→ **Brief**
Which lines run from the line with "C1: 330nF (CN1/1, IC1/RST) -> none" through the line with "R106: 470 (N6, N19) -> 15k (N6, N19)" in the entries below? Print them exactly, both ends included, and nothing more.

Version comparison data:
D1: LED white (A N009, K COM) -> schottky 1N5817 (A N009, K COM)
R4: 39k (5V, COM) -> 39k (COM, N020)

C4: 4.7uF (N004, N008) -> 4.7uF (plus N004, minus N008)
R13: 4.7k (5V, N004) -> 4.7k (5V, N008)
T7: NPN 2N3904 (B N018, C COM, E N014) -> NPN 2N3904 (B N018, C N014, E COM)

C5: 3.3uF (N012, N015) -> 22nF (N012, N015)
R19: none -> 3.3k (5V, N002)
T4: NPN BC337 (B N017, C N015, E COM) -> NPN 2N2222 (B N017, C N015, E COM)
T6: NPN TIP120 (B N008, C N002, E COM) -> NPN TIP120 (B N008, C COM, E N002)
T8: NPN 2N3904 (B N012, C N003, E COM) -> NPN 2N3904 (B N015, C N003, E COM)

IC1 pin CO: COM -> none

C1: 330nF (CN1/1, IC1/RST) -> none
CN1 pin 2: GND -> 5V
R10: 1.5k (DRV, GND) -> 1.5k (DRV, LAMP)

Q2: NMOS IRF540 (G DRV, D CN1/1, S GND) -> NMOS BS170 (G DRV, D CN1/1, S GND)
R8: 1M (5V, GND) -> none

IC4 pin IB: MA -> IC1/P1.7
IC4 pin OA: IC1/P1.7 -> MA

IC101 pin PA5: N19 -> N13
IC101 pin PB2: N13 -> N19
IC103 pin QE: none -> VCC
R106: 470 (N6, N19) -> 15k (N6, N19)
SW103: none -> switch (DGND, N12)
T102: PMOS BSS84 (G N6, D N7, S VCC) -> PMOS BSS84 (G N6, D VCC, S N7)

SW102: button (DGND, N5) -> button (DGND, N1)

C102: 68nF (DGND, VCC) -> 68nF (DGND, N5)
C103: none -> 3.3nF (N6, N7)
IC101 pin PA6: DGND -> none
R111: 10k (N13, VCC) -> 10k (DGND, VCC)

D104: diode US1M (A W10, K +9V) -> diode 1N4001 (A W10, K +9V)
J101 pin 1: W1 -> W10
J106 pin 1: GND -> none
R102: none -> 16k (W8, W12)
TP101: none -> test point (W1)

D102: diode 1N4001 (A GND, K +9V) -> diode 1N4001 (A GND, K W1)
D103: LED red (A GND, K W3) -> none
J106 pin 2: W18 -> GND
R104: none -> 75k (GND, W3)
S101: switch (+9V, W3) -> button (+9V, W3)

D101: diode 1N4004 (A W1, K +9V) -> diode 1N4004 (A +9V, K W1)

→ **Task solution**
C1: 330nF (CN1/1, IC1/RST) -> none
CN1 pin 2: GND -> 5V
R10: 1.5k (DRV, GND) -> 1.5k (DRV, LAMP)

Q2: NMOS IRF540 (G DRV, D CN1/1, S GND) -> NMOS BS170 (G DRV, D CN1/1, S GND)
R8: 1M (5V, GND) -> none

IC4 pin IB: MA -> IC1/P1.7
IC4 pin OA: IC1/P1.7 -> MA

IC101 pin PA5: N19 -> N13
IC101 pin PB2: N13 -> N19
IC103 pin QE: none -> VCC
R106: 470 (N6, N19) -> 15k (N6, N19)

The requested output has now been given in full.